#### Dataset records:
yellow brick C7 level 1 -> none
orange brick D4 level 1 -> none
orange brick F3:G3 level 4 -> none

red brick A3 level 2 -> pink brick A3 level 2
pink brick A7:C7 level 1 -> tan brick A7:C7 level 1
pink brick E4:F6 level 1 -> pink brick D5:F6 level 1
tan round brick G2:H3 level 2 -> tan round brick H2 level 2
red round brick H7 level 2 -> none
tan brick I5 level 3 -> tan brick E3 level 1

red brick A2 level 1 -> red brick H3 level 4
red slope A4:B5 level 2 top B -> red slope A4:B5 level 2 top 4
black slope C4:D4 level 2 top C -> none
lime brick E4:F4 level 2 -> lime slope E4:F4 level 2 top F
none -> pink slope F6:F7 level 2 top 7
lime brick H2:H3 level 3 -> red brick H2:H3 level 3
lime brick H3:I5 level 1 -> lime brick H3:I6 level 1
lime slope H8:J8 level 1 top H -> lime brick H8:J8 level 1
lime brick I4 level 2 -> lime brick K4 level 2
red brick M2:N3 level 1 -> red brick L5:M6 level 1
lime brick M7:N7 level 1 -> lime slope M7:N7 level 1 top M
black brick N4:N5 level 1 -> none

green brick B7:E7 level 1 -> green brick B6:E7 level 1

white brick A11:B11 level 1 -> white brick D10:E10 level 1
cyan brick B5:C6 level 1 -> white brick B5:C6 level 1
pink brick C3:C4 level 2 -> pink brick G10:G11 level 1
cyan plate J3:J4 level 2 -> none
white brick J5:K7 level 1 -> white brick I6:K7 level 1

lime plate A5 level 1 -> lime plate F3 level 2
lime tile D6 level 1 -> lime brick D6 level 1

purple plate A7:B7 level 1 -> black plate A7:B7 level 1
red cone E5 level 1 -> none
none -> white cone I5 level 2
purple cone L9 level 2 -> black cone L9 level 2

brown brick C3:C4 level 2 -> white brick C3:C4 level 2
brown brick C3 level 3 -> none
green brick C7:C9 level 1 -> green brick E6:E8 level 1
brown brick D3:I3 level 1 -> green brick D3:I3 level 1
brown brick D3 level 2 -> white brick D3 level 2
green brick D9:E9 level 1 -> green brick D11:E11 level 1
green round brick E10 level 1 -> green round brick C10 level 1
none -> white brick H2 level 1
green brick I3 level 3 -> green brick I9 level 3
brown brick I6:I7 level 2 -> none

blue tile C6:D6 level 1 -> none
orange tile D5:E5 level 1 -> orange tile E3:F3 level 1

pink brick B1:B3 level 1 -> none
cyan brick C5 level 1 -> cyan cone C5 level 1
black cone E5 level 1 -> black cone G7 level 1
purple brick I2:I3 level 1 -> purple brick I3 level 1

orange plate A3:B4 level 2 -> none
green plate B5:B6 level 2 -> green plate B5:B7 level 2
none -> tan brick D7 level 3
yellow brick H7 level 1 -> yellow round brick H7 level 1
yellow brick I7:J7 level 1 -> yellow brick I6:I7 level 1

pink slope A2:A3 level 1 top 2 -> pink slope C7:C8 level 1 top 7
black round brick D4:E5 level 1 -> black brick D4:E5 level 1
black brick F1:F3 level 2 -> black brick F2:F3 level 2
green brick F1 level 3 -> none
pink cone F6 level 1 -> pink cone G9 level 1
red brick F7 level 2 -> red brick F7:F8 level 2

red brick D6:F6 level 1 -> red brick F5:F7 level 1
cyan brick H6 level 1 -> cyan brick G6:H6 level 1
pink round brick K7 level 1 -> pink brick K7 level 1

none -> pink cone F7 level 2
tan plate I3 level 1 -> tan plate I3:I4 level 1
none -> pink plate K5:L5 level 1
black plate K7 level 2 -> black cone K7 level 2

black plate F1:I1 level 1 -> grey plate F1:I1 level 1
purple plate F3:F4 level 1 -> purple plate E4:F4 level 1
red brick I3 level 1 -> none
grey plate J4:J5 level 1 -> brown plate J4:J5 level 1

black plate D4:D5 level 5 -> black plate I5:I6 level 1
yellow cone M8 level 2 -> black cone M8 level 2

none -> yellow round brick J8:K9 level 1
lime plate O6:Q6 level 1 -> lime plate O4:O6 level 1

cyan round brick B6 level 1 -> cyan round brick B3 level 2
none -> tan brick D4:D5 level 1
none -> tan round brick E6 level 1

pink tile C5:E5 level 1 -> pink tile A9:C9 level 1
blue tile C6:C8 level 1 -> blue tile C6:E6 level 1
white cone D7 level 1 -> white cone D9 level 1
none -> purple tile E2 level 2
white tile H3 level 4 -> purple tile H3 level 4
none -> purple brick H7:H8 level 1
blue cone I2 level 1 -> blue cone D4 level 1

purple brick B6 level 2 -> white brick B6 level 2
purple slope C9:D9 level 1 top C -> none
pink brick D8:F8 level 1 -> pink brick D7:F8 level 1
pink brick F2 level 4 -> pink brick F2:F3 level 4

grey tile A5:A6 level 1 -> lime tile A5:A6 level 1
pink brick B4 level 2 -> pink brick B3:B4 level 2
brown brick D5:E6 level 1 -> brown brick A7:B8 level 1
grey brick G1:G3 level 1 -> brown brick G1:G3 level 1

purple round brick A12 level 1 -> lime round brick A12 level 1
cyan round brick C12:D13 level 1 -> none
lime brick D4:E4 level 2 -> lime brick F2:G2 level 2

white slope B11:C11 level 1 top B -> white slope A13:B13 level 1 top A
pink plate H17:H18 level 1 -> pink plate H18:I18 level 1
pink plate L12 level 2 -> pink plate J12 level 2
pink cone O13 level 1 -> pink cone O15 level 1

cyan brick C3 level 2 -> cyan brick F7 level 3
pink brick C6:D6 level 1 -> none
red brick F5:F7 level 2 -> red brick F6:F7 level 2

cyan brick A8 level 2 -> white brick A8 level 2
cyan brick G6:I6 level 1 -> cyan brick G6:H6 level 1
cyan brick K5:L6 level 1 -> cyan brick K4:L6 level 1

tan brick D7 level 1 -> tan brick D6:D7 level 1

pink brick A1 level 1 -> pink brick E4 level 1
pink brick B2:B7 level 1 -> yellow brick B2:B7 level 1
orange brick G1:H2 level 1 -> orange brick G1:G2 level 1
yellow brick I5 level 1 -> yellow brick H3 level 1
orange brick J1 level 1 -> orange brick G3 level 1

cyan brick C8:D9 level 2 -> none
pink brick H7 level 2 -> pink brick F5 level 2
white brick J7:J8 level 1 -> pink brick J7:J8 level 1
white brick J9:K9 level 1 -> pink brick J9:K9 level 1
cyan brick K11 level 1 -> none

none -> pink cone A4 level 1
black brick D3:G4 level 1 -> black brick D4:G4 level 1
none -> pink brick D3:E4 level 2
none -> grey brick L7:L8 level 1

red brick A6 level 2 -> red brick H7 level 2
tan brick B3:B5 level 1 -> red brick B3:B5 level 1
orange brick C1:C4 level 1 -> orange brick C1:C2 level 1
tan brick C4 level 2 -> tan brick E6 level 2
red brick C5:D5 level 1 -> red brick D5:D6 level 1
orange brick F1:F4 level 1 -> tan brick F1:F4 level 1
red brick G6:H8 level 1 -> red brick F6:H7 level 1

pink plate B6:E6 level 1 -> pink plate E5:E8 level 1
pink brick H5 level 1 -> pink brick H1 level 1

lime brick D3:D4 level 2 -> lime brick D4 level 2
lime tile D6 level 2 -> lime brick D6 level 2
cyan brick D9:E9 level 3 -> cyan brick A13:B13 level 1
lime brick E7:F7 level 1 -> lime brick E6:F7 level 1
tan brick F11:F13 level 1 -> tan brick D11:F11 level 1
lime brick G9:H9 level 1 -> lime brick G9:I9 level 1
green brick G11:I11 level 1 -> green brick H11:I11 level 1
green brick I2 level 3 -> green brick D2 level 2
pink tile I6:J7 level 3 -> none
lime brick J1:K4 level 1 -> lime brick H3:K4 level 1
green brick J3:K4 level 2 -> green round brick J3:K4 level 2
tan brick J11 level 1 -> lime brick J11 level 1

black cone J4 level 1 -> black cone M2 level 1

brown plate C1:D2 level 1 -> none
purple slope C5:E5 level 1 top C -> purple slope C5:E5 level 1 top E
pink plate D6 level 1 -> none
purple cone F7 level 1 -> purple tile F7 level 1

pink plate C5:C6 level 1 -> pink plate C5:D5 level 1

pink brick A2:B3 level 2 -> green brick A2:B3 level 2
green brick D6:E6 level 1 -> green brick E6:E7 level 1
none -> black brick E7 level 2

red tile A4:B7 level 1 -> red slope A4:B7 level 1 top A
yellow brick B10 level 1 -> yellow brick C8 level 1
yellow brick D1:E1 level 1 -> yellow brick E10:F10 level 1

#### What you should do:
Everything from the line with "none -> tan brick D4:D5 level 1" through the line with "none -> purple brick H7:H8 level 1" in the listing above must be retyped exactly, with nothing added.

#### Response:
none -> tan brick D4:D5 level 1
none -> tan round brick E6 level 1

pink tile C5:E5 level 1 -> pink tile A9:C9 level 1
blue tile C6:C8 level 1 -> blue tile C6:E6 level 1
white cone D7 level 1 -> white cone D9 level 1
none -> purple tile E2 level 2
white tile H3 level 4 -> purple tile H3 level 4
none -> purple brick H7:H8 level 1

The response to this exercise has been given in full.